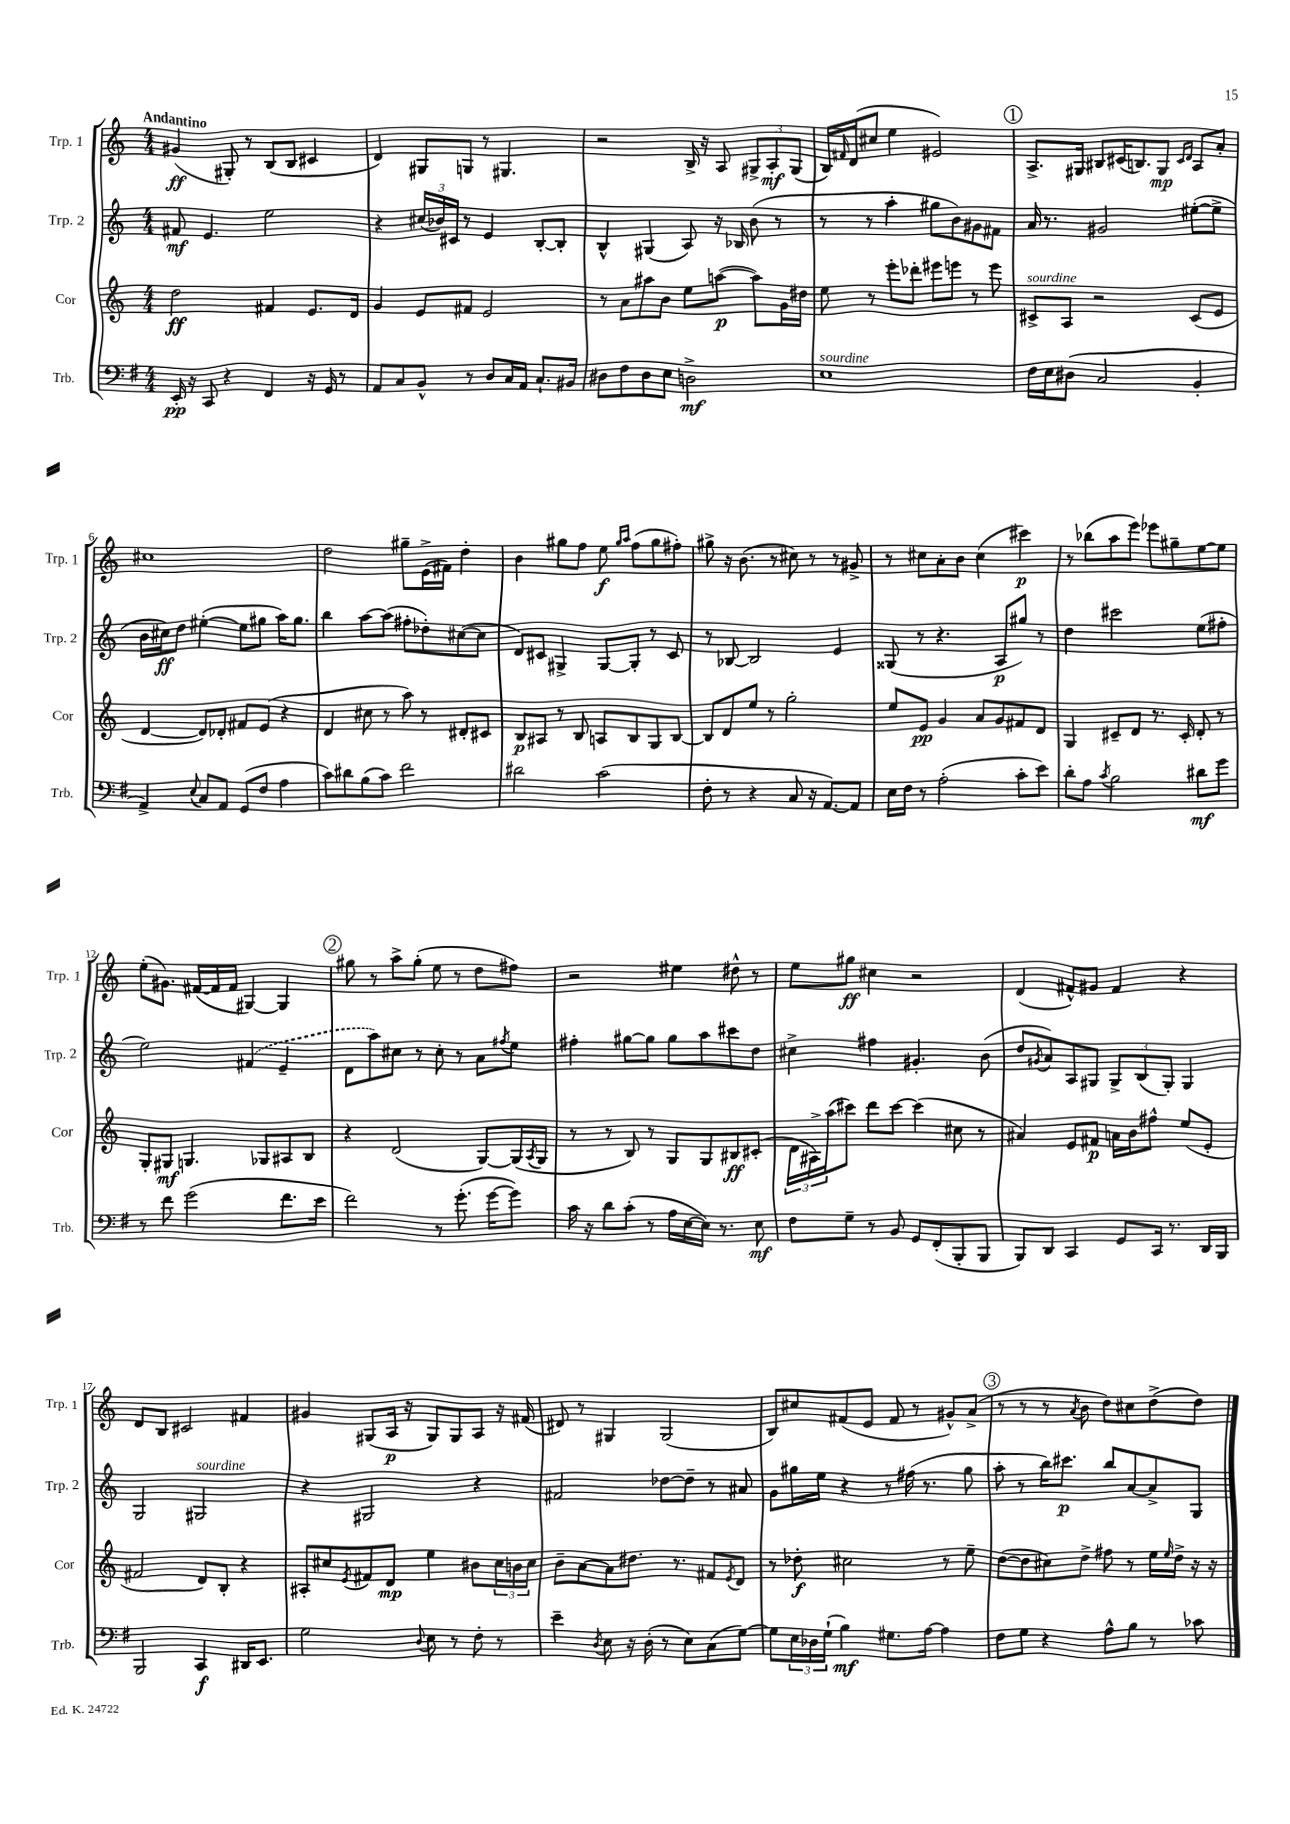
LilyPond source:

<<
\new StaffGroup <<
\new Staff = "s0" \with { instrumentName = "Trp. 1" shortInstrumentName = "Trp. 1" } {
    \clef treble \key c \major \numericTimeSignature \time 4/4 \tempo "Andantino"
    gis'4\ff( gis8-.) r8 b8( b8 cis'4 |
    d'4) gis8 g8 r8 gis4. |
    r2 b16-> r16 a8 \tuplet 3/2 { gis8-> a8-.\mf gis8( } |
    b16) \grace { fis'16 } d'16( cis''8 e''4 eis'2) |
    \mark \markup { \circle "1" } a8.-> gis16 bis8 cis'16( b8.) gis8\mp \grace { cis'16 d'16 } a8 a'8-. |
    cis''1 |
    d''2 gis''8-- e'16->( fis'16) d''4-. |
    b'4 gis''8 f''8 e''8\f \grace { gis''16 a''16 } f''8( gis''8 fis''8-.) |
    gis''8-> r16 b'8.( r8 cis''8) r8 r8 gis'8-> |
    r8 cis''8 a'8-. b'8 cis''4( cis'''4\p) |
    r8 bes''8( a''8 e'''8) ees'''8 gis''8-- e''8~ e''8 |
    e''8-.( gis'8.) fis'16~( fis'16 fis'16 gis4~) gis4 |
    \mark \markup { \circle "2" } gis''8 r8 a''8-> gis''8-.( e''8 r8 d''8 fis''8) |
    r2 eis''4 dis''8-^ r8 |
    e''8 gis''8\ff cis''4 r2 |
    d'4( fis'8-^) gis'8 fis'4 r4 |
    d'8 b8 cis'2 fis'4 |
    gis'4 gis8( a16\p r16 gis8) gis8 a8 r16 fis'16( |
    dis'8) r8 gis4 gis2( |
    b8) cis''8 fis'8( e'8 fis'8 r8 gis'8-^) a'8->( |
    \mark \markup { \circle "3" } r8 r8 r8 \acciaccatura { a'8 } b'8 d''8) cis''8 d''8->( d''8) \bar "|." |
}
\new Staff = "s1" \with { instrumentName = "Trp. 2" shortInstrumentName = "Trp. 2" } {
    \clef treble \key c \major \numericTimeSignature \time 4/4
    fis'8\mf e'4. e''2 |
    r4 \tuplet 3/2 { cis''16( bes'16) cis'16 } r8 e'4 b8~-. b8-. |
    b4-^ gis4( a8) r16 bes16 b'8( r8 |
    r8 r8 a''4-. gis''8 b'8) gis'8 fis'8 |
    \mark \markup { \circle "1" } a'16 r8. gis'2 eis''8~-.( eis''8-> |
    b'16 cis''16\ff) d''8 eis''4~-.( eis''8 gis''8 a''16) gis''8. |
    b''4 a''8~ a''8( fis''8-. des''8-.) cis''8~( cis''8 |
    d'8) cis'8 gis4-> gis8~ gis8-. r8 cis'8 |
    r8 bes8~ bes2 e'4 |
    gisis8( r8 r4. a8\p gis''8) r8 |
    d''4 cis'''2 e''8( fis''8-. |
    e''2) \once \slurDashed fis'4( e'4-- |
    \mark \markup { \circle "2" } d'8 a''8) cis''8 r8 cis''8-. r8 a'8 \acciaccatura { fis''8 } e''8 |
    fis''4-. gis''8~ gis''8 gis''8 a''8 cis'''8 d''8 |
    cis''4-> fis''4 gis'4.-. b'8( |
    d''8 \acciaccatura { gis'8 } a'8) a8 gis8 \tuplet 3/2 { gis8-> b8( gis8-.) } gis4 |
    g2 gis2^\markup { \italic "sourdine" } |
    r4 gis2 r4 |
    fis'2 des''8~ des''8-- r8 ais'8 |
    g'8 gis''16 e''16 r4 r8 fis''16( r8. gis''8 |
    \mark \markup { \circle "3" } a''8-. r8 b''16) cis'''8.\p b''8 a'8~ a'8-> g8 \bar "|." |
}
\new Staff = "s2" \with { instrumentName = "Cor" shortInstrumentName = "Cor" } {
    \clef treble \key c \major \numericTimeSignature \time 4/4
    d''2\ff fis'4 e'8. d'16 |
    g'4 e'8 fis'8 e'2 |
    r8 a'8 ais''8 b'8 e''8 a''8~\p( a''8) g'16 dis''16 |
    e''8 r8 e'''8-. des'''8-. eis'''8 e'''8 r8 e'''8 |
    \mark \markup { \circle "1" } cis'8->^\markup { \italic "sourdine" } a8 r2 cis'8( e'8 |
    d'4~ d'8) des'8-. fis'8 e'8( r4 |
    d'4 cis''8 r8 a''8) r8 dis'8-. cis'8 |
    b8\p ais8 r8 b8 a8 b8 g8 b8~ |
    b8 d'8 e''8 r8 g''2-. |
    e''8 e'8\pp g'4 a'8 g'8 fis'8 d'8 |
    g4 cis'8-- d'8 r8. cis'16-. d'8-. r8 |
    g8-. gis8\mf g4. ges8 ais8 b8 |
    \mark \markup { \circle "2" } r4 d'2( g8~) g16( \acciaccatura { a8 } g16 |
    r8 r8 b8) r8 g8 g8 bis8\ff cis'8-.( |
    \tuplet 3/2 { d'16 ais16->) a''16( } cis'''8) d'''8 cis'''8~ cis'''4( cis''8 r8 |
    ais'4) e'8 fis'8\p a'16 b'16 fis''8-^ e''8( e'8-. |
    fis'2 d'8) b8-. r4 |
    ais8-. cis''8 \acciaccatura { e'8 } fis'8 d'8\mp e''4 bis'8 \tuplet 3/2 { cis''16 b'16 cis''16 } |
    b'8-- a'8~ a'8 dis''8. r8. fis'8 \acciaccatura { e'8 } d'8 |
    r8 des''8-.\f cis''2 r8 e''8-- |
    \mark \markup { \circle "3" } d''8~( d''8 cis''8) d''8-> fis''8 r8 e''16 \grace { e''16 } d''16-> r16 r16 \bar "|." |
}
\new Staff = "s3" \with { instrumentName = "Trb." shortInstrumentName = "Trb." } {
    \clef bass \key g \major \numericTimeSignature \time 4/4
    e,16-.\pp r16 c,8 r4 fis,4 r16 g,16 r8 |
    a,8 c8 b,8-^ r8 d8 c16 a,16 c8.-! bis,16 |
    dis8 fis8 dis8 e8 d2->\mf |
    e1^\markup { \italic "sourdine" } |
    \mark \markup { \circle "1" } fis16 e16 dis8( c2 b,4-. |
    a,4->) \appoggiatura { e8 } c8 a,8 g,8( fis8 a4 |
    c'8) dis'8 b8( c'8) fis'2 |
    dis'2 c'2( |
    fis8-. r8 r4 c8 r16 a,8.~) a,8 |
    e16 fis16 r8 a2-.( c'8-. e'8) |
    d'8-. a8 \acciaccatura { c'8 } b2 dis'8\mf g'8 |
    r8 fis'8 g'2( fis'8. e'16 |
    \mark \markup { \circle "2" } fis'2) r8 g'8.-.( g'16~ g'8) |
    c'16 r16 d'8 c'8-.( r8 a16 e16~ e16) r8. e8\mf |
    fis8 g8-- r8 b,8 g,8 fis,8-.( b,,8-. b,,8 |
    b,,8) d,8 c,4 g,8 c,16 r8. d,16 b,,16 |
    b,,2 c,4\f dis,16 e,8. |
    g2 \appoggiatura { d8 } e8 r8 fis8-. r8 |
    e'4-- \acciaccatura { d8 } e8 r16 d16-.( r8 e8) c8( g8~) |
    g8 \tuplet 3/2 { e16 des16 g16-!( } b4\mf) gis8. a16~ a4 |
    \mark \markup { \circle "3" } fis8 g8 r4 a8-^ b8 r8 ces'8 \bar "|." |
}
>>
>>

┄┄┄┄┄┄┄┄┄┄┄┄┄┄┄┄┄┄┄┄

Select every line of the items that contains the string "appoggiatura". Case counts.

Correct result —
    a,4->) \appoggiatura { e8 } c8 a,8 g,8( fis8 a4 |
    g2 \appoggiatura { d8 } e8 r8 fis8-. r8 |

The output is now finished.